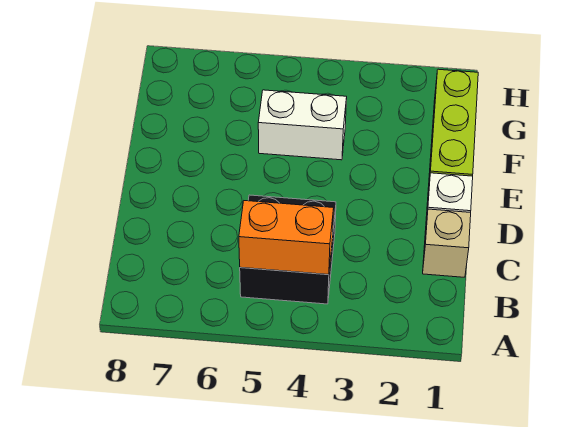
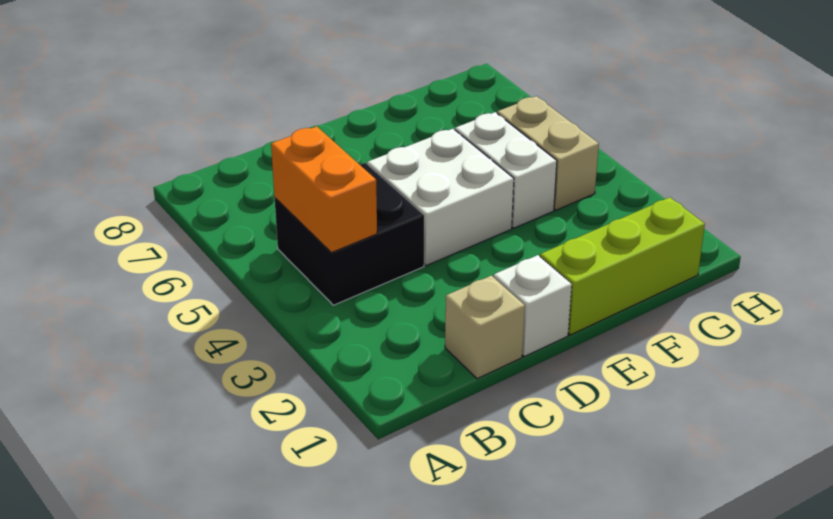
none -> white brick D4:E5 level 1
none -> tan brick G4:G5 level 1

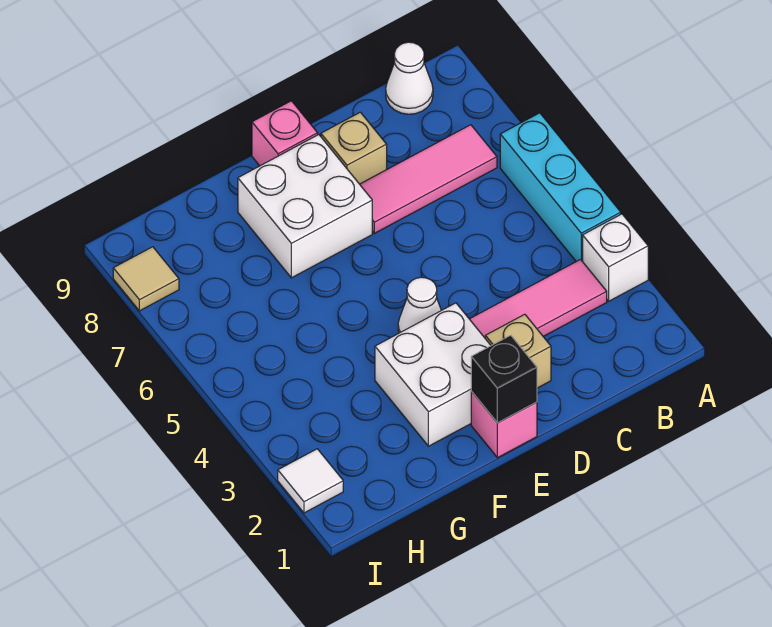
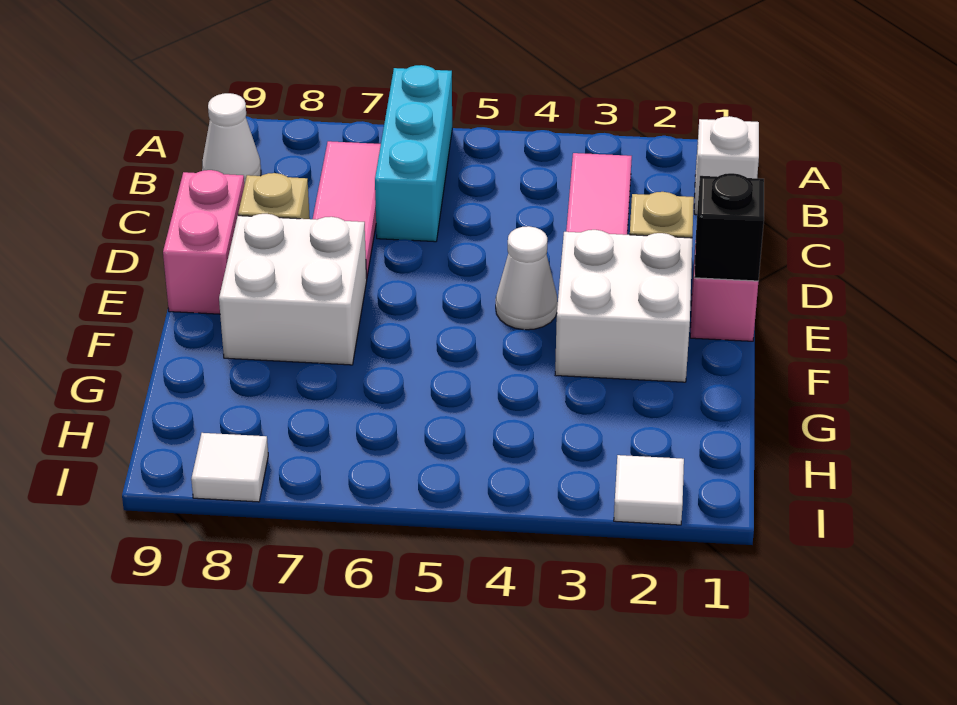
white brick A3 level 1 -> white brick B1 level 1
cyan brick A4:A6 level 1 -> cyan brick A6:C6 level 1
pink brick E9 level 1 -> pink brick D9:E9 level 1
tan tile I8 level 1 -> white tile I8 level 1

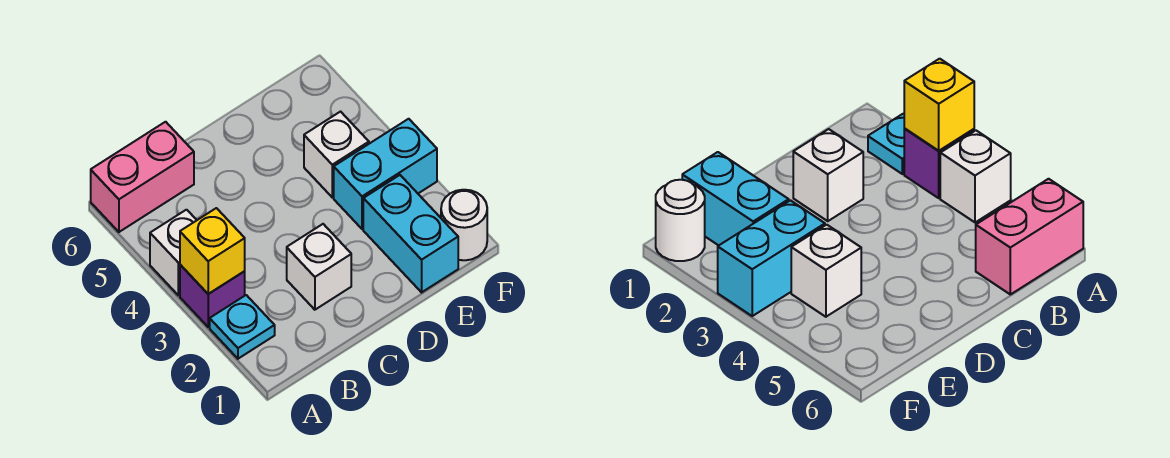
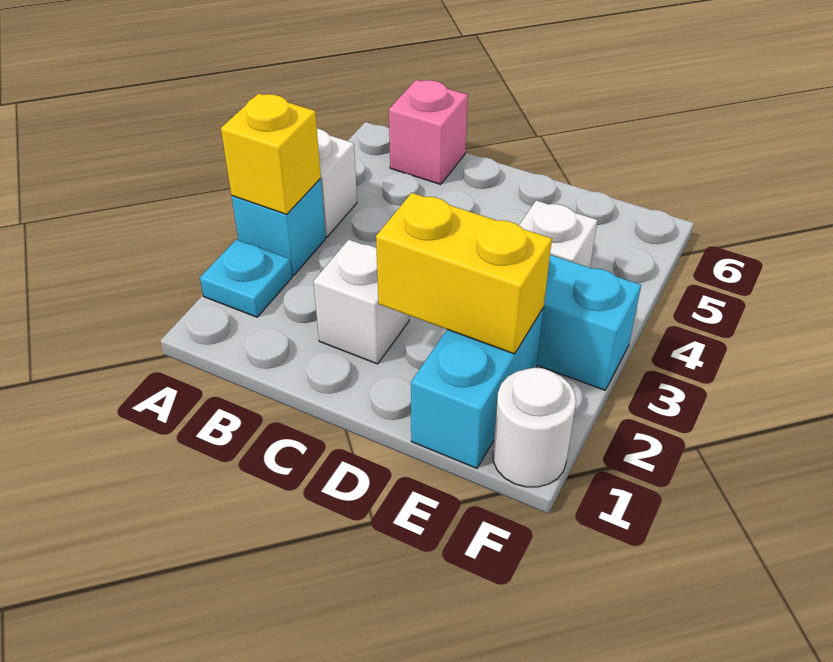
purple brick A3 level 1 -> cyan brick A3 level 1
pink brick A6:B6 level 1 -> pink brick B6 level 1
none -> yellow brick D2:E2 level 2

--*--

* Aim of the exercise: Exactness is what counts here: copy each entry as given and omit its pictures.

* Answer box:
none -> white brick D4:E5 level 1
none -> tan brick G4:G5 level 1

white brick A3 level 1 -> white brick B1 level 1
cyan brick A4:A6 level 1 -> cyan brick A6:C6 level 1
pink brick E9 level 1 -> pink brick D9:E9 level 1
tan tile I8 level 1 -> white tile I8 level 1

purple brick A3 level 1 -> cyan brick A3 level 1
pink brick A6:B6 level 1 -> pink brick B6 level 1
none -> yellow brick D2:E2 level 2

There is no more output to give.